# Activity
Please return only the lines from the one holding "purple trapezoid: (90, 152)" through the one holding "brown square: (138, 195)", exactly as they appear in the records below, both ends included.

# Material to process
Content starts
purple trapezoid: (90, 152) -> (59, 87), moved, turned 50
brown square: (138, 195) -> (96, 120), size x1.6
Content ends
Content starts
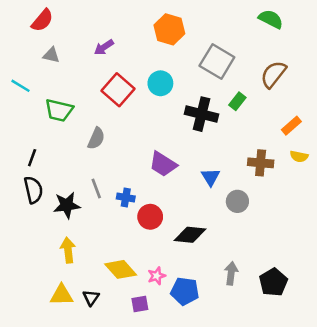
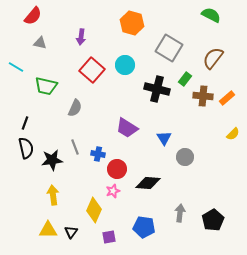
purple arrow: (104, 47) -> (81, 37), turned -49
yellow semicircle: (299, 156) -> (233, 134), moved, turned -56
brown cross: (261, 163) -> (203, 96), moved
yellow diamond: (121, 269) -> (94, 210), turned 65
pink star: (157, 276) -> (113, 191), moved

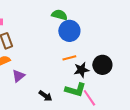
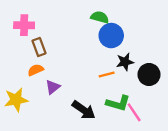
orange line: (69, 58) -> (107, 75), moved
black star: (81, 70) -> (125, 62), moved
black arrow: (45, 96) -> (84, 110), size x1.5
Content ends
Content starts
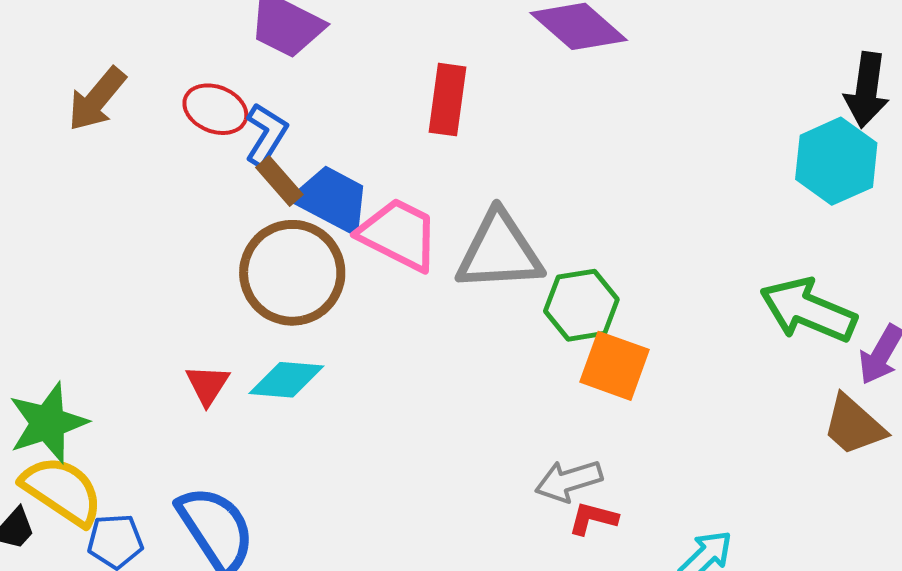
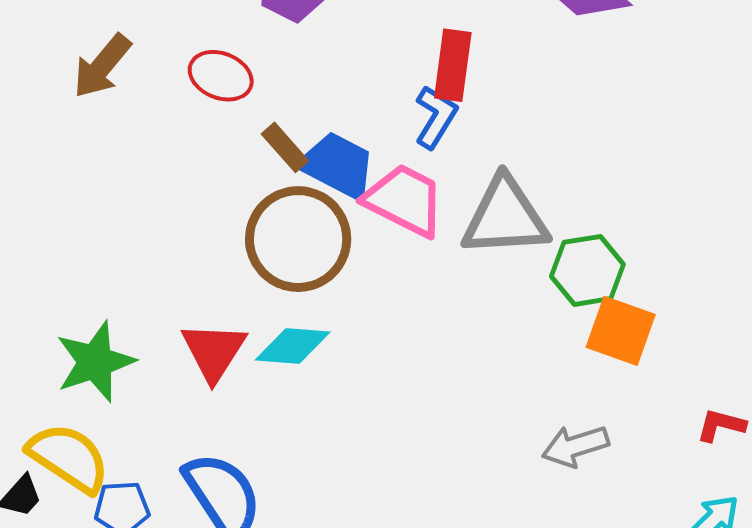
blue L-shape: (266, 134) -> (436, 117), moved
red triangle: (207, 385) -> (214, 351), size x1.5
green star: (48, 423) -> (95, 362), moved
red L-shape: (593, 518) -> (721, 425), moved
Content ends
# Result of this exercise
purple trapezoid: (90, 152) -> (59, 87), moved, turned 50
brown square: (138, 195) -> (96, 120), size x1.6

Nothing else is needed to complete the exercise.